▶ **EXERCISE**: Every entry needs to be written out again exactly.

[Excerpts from a dataset]

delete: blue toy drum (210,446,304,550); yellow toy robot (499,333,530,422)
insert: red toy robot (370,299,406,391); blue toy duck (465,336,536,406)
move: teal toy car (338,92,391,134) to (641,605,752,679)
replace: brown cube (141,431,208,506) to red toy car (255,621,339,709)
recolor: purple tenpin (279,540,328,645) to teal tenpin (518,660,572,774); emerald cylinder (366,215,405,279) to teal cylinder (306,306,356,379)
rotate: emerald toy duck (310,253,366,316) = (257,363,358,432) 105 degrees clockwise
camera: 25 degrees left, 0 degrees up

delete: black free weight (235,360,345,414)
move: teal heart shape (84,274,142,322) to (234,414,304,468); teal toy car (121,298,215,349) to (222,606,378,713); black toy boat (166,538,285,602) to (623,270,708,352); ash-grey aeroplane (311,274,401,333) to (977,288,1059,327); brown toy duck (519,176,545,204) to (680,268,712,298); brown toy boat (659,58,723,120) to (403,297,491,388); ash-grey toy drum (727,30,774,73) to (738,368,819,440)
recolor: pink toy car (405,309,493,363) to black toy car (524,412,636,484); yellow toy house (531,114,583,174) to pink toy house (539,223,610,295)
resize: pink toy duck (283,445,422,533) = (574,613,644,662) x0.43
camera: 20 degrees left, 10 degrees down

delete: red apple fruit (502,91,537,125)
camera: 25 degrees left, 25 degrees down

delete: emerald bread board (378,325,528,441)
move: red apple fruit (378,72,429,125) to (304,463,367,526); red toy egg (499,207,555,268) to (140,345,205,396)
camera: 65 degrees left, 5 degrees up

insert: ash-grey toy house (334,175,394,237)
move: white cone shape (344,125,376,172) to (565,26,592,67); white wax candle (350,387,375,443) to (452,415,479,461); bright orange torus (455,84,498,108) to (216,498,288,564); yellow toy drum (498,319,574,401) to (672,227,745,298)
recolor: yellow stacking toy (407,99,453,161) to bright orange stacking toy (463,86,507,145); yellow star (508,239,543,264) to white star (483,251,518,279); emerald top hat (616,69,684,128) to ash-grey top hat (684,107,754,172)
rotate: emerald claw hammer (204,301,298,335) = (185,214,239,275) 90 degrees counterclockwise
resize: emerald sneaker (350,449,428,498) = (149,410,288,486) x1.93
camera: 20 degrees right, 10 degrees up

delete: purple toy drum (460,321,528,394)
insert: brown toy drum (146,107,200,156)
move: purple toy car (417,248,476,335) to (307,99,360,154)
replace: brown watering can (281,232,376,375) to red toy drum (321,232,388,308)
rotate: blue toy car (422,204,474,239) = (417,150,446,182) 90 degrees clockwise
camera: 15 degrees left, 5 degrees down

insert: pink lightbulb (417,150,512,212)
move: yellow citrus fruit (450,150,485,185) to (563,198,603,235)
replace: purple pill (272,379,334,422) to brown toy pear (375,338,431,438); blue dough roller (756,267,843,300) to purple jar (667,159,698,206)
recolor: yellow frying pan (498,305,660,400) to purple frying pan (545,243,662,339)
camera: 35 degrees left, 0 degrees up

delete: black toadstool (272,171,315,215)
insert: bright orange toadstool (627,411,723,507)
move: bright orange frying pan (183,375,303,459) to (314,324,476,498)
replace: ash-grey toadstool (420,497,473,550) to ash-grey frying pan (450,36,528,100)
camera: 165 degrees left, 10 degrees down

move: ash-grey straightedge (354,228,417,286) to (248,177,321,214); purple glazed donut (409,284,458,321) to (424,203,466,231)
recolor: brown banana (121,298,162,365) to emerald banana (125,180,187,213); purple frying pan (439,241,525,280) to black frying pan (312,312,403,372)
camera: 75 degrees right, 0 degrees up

▶ **THE ANSWER**:
delete: blue toy drum (210,446,304,550); yellow toy robot (499,333,530,422)
insert: red toy robot (370,299,406,391); blue toy duck (465,336,536,406)
move: teal toy car (338,92,391,134) to (641,605,752,679)
replace: brown cube (141,431,208,506) to red toy car (255,621,339,709)
recolor: purple tenpin (279,540,328,645) to teal tenpin (518,660,572,774); emerald cylinder (366,215,405,279) to teal cylinder (306,306,356,379)
rotate: emerald toy duck (310,253,366,316) = (257,363,358,432) 105 degrees clockwise
camera: 25 degrees left, 0 degrees up

delete: black free weight (235,360,345,414)
move: teal heart shape (84,274,142,322) to (234,414,304,468); teal toy car (121,298,215,349) to (222,606,378,713); black toy boat (166,538,285,602) to (623,270,708,352); ash-grey aeroplane (311,274,401,333) to (977,288,1059,327); brown toy duck (519,176,545,204) to (680,268,712,298); brown toy boat (659,58,723,120) to (403,297,491,388); ash-grey toy drum (727,30,774,73) to (738,368,819,440)
recolor: pink toy car (405,309,493,363) to black toy car (524,412,636,484); yellow toy house (531,114,583,174) to pink toy house (539,223,610,295)
resize: pink toy duck (283,445,422,533) = (574,613,644,662) x0.43
camera: 20 degrees left, 10 degrees down

delete: red apple fruit (502,91,537,125)
camera: 25 degrees left, 25 degrees down

delete: emerald bread board (378,325,528,441)
move: red apple fruit (378,72,429,125) to (304,463,367,526); red toy egg (499,207,555,268) to (140,345,205,396)
camera: 65 degrees left, 5 degrees up

insert: ash-grey toy house (334,175,394,237)
move: white cone shape (344,125,376,172) to (565,26,592,67); white wax candle (350,387,375,443) to (452,415,479,461); bright orange torus (455,84,498,108) to (216,498,288,564); yellow toy drum (498,319,574,401) to (672,227,745,298)
recolor: yellow stacking toy (407,99,453,161) to bright orange stacking toy (463,86,507,145); yellow star (508,239,543,264) to white star (483,251,518,279); emerald top hat (616,69,684,128) to ash-grey top hat (684,107,754,172)
rotate: emerald claw hammer (204,301,298,335) = (185,214,239,275) 90 degrees counterclockwise
resize: emerald sneaker (350,449,428,498) = (149,410,288,486) x1.93
camera: 20 degrees right, 10 degrees up

delete: purple toy drum (460,321,528,394)
insert: brown toy drum (146,107,200,156)
move: purple toy car (417,248,476,335) to (307,99,360,154)
replace: brown watering can (281,232,376,375) to red toy drum (321,232,388,308)
rotate: blue toy car (422,204,474,239) = (417,150,446,182) 90 degrees clockwise
camera: 15 degrees left, 5 degrees down

insert: pink lightbulb (417,150,512,212)
move: yellow citrus fruit (450,150,485,185) to (563,198,603,235)
replace: purple pill (272,379,334,422) to brown toy pear (375,338,431,438); blue dough roller (756,267,843,300) to purple jar (667,159,698,206)
recolor: yellow frying pan (498,305,660,400) to purple frying pan (545,243,662,339)
camera: 35 degrees left, 0 degrees up

delete: black toadstool (272,171,315,215)
insert: bright orange toadstool (627,411,723,507)
move: bright orange frying pan (183,375,303,459) to (314,324,476,498)
replace: ash-grey toadstool (420,497,473,550) to ash-grey frying pan (450,36,528,100)
camera: 165 degrees left, 10 degrees down

move: ash-grey straightedge (354,228,417,286) to (248,177,321,214); purple glazed donut (409,284,458,321) to (424,203,466,231)
recolor: brown banana (121,298,162,365) to emerald banana (125,180,187,213); purple frying pan (439,241,525,280) to black frying pan (312,312,403,372)
camera: 75 degrees right, 0 degrees up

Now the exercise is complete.